WHAT IS EXPECTED: Would you please copy each line of the listing that mentions "pink"?

PROVIDED DATA:
=== Section Start ===
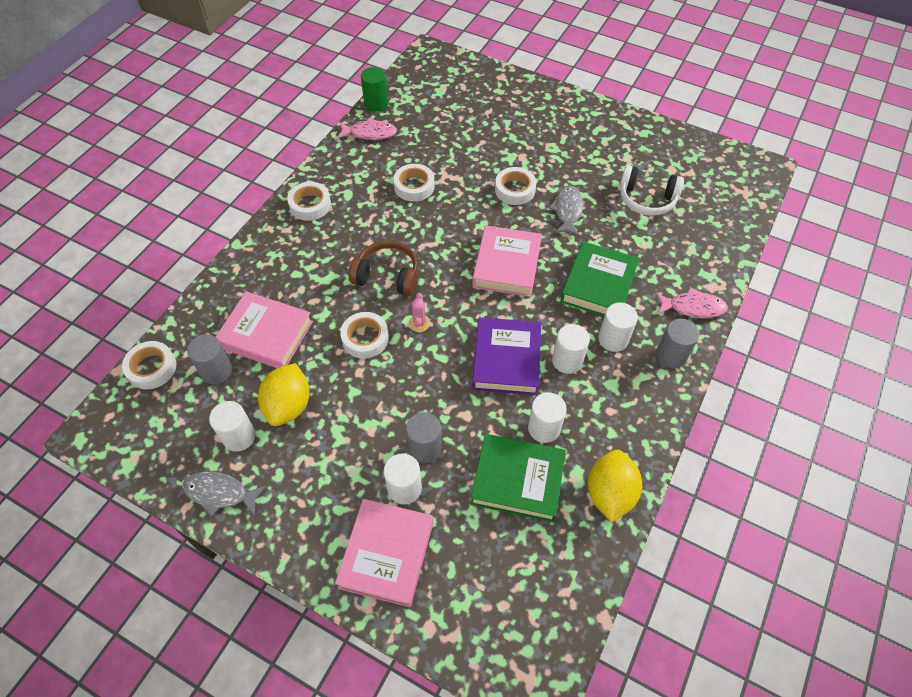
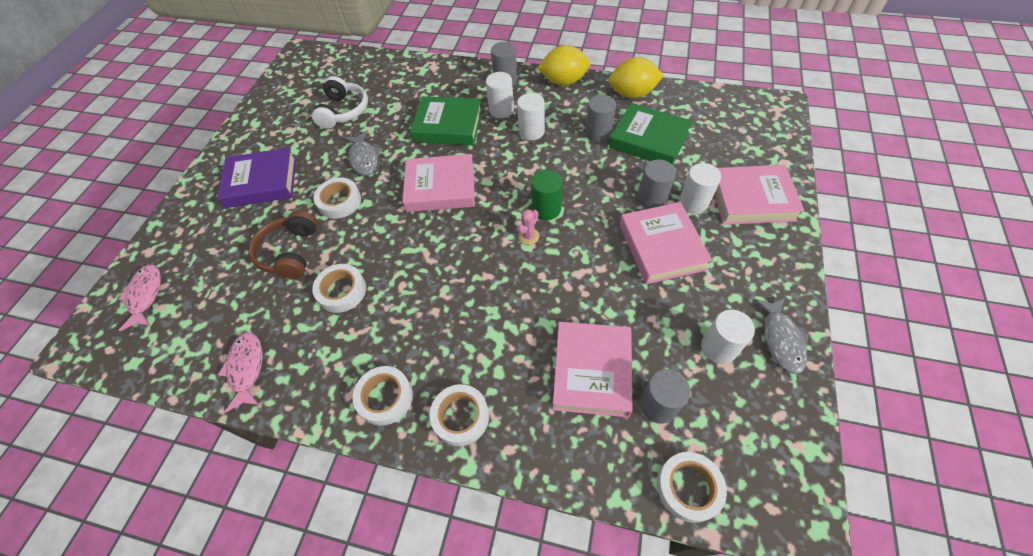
camera: 100 degrees left, 0 degrees up
yellow lemon [258,363,310,426] -> yellow lemon moved to [537,45,591,85]
white tape [340,312,389,359] -> white tape moved to [430,384,489,446]
brown headphones [349,240,418,296] -> brown headphones moved to [248,210,317,279]
green cylinder [361,67,388,112] -> green cylinder moved to [531,170,562,220]
pink cactus [409,293,430,332] -> pink cactus turned 45 degrees counterclockwise [517,209,539,245]
green book [470,434,566,522] -> green book turned 60 degrees counterclockwise [609,103,692,165]
purple book [472,317,541,395] -> purple book moved to [217,148,296,208]
white cylinder [528,392,567,443] -> grey cylinder [586,95,616,143]
grey fish [549,186,584,236] -> grey fish turned 105 degrees counterclockwise [344,131,381,175]
pink fish [655,287,728,318] -> pink fish moved to [118,265,161,331]
none -> pink book [620,202,712,284]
=== Section End ===
EXERCISE SOLUTION:
pink cactus [409,293,430,332] -> pink cactus turned 45 degrees counterclockwise [517,209,539,245]
pink fish [655,287,728,318] -> pink fish moved to [118,265,161,331]
none -> pink book [620,202,712,284]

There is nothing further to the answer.